- [Task statement]
Everything from the line containing "shifted,BlueSprayBottle,[326 302 25" to the last line of the records must be returned verbatim; nothing else belongs in the output.

- [Source information]
——

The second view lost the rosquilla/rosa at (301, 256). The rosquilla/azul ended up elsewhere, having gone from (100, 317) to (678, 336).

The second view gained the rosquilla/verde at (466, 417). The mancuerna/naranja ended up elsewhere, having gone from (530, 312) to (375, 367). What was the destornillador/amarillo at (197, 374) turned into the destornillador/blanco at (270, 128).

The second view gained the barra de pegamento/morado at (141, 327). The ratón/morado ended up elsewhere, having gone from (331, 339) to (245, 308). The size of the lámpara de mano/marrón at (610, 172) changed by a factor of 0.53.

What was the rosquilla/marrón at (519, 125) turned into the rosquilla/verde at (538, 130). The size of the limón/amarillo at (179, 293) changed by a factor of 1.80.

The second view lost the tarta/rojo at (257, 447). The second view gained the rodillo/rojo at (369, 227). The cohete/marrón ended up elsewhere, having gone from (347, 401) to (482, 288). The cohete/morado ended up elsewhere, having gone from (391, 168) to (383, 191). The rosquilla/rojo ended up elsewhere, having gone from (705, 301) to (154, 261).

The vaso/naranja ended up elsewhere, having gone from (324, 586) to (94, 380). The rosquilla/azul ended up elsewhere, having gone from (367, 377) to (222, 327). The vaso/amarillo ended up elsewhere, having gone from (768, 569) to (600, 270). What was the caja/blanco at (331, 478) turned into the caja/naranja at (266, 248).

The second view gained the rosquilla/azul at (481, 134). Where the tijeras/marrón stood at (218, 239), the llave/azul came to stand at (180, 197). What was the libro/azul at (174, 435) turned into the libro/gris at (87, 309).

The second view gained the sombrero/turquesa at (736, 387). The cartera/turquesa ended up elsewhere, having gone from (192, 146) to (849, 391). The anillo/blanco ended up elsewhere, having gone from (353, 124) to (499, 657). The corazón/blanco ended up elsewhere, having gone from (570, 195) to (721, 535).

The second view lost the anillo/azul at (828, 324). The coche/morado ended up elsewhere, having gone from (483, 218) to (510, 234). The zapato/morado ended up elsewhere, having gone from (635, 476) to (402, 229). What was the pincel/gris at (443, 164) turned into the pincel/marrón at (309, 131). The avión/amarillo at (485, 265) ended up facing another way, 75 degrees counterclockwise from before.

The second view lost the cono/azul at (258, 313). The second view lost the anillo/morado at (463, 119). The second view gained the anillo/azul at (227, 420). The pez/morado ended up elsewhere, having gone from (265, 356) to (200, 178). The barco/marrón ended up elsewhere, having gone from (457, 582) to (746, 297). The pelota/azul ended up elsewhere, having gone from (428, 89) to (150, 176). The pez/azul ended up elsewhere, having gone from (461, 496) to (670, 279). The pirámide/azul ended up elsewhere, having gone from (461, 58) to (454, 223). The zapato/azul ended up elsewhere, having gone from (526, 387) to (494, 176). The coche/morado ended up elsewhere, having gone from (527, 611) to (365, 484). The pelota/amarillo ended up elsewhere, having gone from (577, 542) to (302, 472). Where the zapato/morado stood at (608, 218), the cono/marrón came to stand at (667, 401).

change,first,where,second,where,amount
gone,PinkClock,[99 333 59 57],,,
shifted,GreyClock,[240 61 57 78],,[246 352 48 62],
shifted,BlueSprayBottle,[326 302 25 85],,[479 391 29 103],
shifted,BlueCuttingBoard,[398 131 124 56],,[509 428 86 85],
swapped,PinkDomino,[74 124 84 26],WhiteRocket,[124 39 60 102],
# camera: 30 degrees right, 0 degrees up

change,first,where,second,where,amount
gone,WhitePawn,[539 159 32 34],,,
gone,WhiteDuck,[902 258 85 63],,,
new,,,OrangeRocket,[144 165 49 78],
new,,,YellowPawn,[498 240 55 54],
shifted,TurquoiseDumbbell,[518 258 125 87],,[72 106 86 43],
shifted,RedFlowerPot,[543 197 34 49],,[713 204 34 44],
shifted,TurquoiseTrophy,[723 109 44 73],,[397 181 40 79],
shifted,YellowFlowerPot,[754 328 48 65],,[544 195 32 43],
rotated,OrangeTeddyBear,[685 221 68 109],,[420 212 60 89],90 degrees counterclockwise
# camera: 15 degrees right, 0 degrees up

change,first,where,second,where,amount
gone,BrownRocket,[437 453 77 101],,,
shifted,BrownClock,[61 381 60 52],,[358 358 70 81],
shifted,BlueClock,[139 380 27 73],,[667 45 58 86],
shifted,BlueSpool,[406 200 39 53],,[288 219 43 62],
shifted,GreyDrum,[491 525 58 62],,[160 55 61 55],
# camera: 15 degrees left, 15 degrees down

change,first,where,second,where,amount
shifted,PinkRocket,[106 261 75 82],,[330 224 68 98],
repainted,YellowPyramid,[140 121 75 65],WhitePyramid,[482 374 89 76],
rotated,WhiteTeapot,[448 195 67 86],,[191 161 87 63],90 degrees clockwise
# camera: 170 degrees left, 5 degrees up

——

- [Answer box]
shifted,BlueSprayBottle,[326 302 25 85],,[479 391 29 103],
shifted,BlueCuttingBoard,[398 131 124 56],,[509 428 86 85],
swapped,PinkDomino,[74 124 84 26],WhiteRocket,[124 39 60 102],
# camera: 30 degrees right, 0 degrees up

change,first,where,second,where,amount
gone,WhitePawn,[539 159 32 34],,,
gone,WhiteDuck,[902 258 85 63],,,
new,,,OrangeRocket,[144 165 49 78],
new,,,YellowPawn,[498 240 55 54],
shifted,TurquoiseDumbbell,[518 258 125 87],,[72 106 86 43],
shifted,RedFlowerPot,[543 197 34 49],,[713 204 34 44],
shifted,TurquoiseTrophy,[723 109 44 73],,[397 181 40 79],
shifted,YellowFlowerPot,[754 328 48 65],,[544 195 32 43],
rotated,OrangeTeddyBear,[685 221 68 109],,[420 212 60 89],90 degrees counterclockwise
# camera: 15 degrees right, 0 degrees up

change,first,where,second,where,amount
gone,BrownRocket,[437 453 77 101],,,
shifted,BrownClock,[61 381 60 52],,[358 358 70 81],
shifted,BlueClock,[139 380 27 73],,[667 45 58 86],
shifted,BlueSpool,[406 200 39 53],,[288 219 43 62],
shifted,GreyDrum,[491 525 58 62],,[160 55 61 55],
# camera: 15 degrees left, 15 degrees down

change,first,where,second,where,amount
shifted,PinkRocket,[106 261 75 82],,[330 224 68 98],
repainted,YellowPyramid,[140 121 75 65],WhitePyramid,[482 374 89 76],
rotated,WhiteTeapot,[448 195 67 86],,[191 161 87 63],90 degrees clockwise
# camera: 170 degrees left, 5 degrees up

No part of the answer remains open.